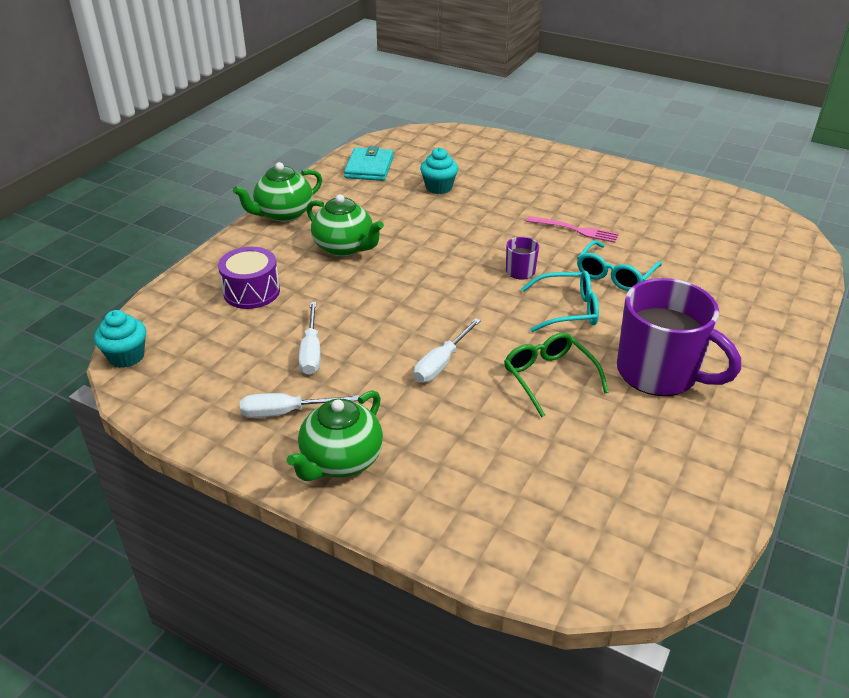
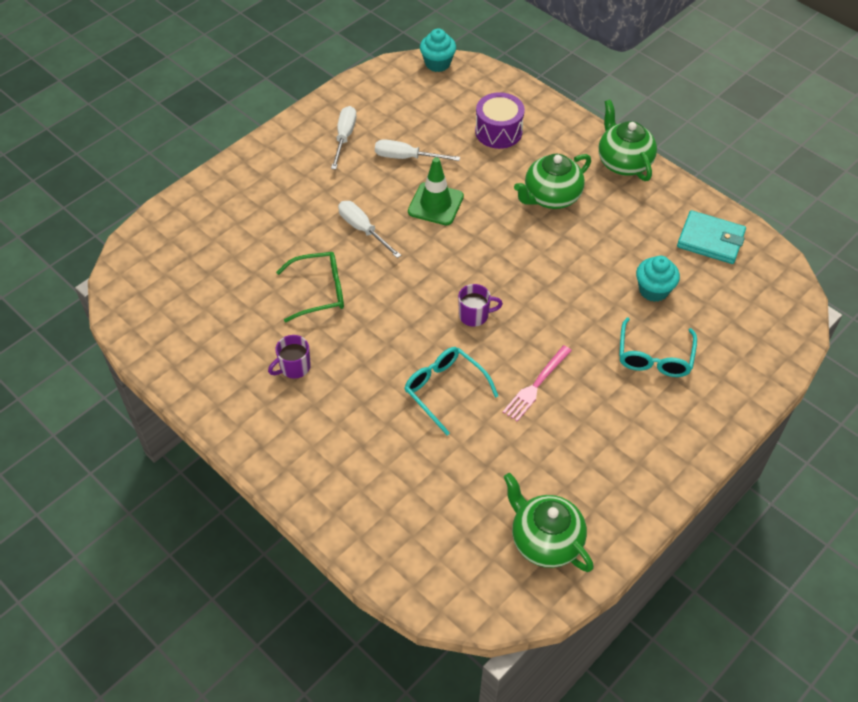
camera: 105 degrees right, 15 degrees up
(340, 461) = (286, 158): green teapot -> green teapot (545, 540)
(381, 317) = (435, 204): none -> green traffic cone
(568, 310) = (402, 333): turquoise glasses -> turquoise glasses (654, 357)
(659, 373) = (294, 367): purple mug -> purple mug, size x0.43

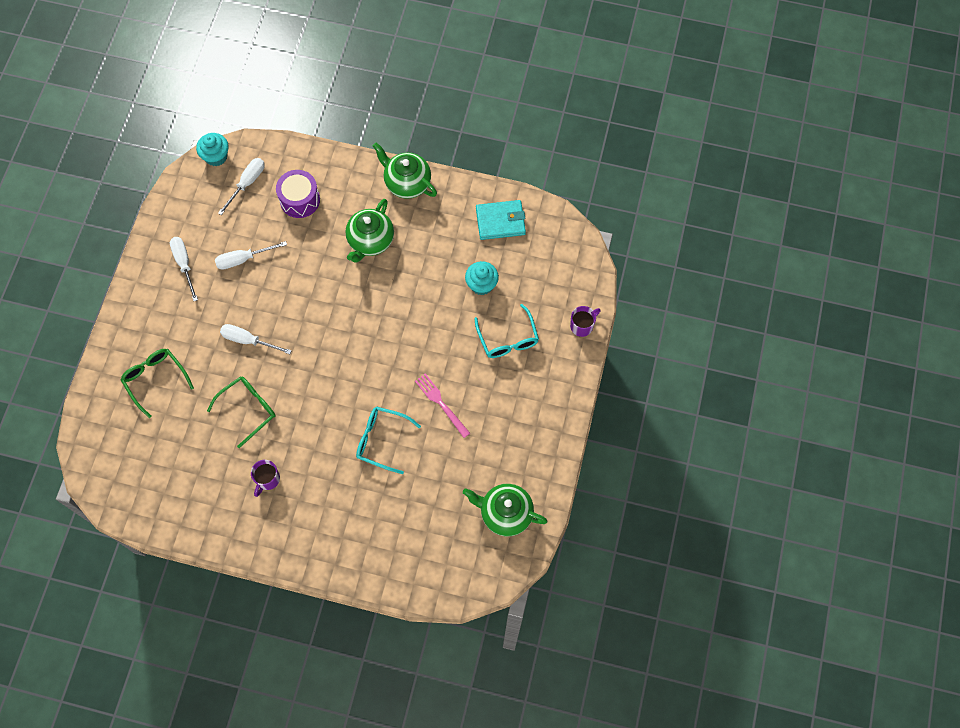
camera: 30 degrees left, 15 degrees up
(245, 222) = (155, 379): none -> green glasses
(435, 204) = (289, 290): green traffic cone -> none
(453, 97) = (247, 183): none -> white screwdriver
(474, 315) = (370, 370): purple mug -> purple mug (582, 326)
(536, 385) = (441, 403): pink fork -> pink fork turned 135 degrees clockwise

## WHAT THE TASK REQUIRES
In transcribing the lines above, omit the images and keep all else exact.

## RESULT FOR THIS EXERCISE
camera: 105 degrees right, 15 degrees up
(340, 461) = (286, 158): green teapot -> green teapot (545, 540)
(381, 317) = (435, 204): none -> green traffic cone
(568, 310) = (402, 333): turquoise glasses -> turquoise glasses (654, 357)
(659, 373) = (294, 367): purple mug -> purple mug, size x0.43

camera: 30 degrees left, 15 degrees up
(245, 222) = (155, 379): none -> green glasses
(435, 204) = (289, 290): green traffic cone -> none
(453, 97) = (247, 183): none -> white screwdriver
(474, 315) = (370, 370): purple mug -> purple mug (582, 326)
(536, 385) = (441, 403): pink fork -> pink fork turned 135 degrees clockwise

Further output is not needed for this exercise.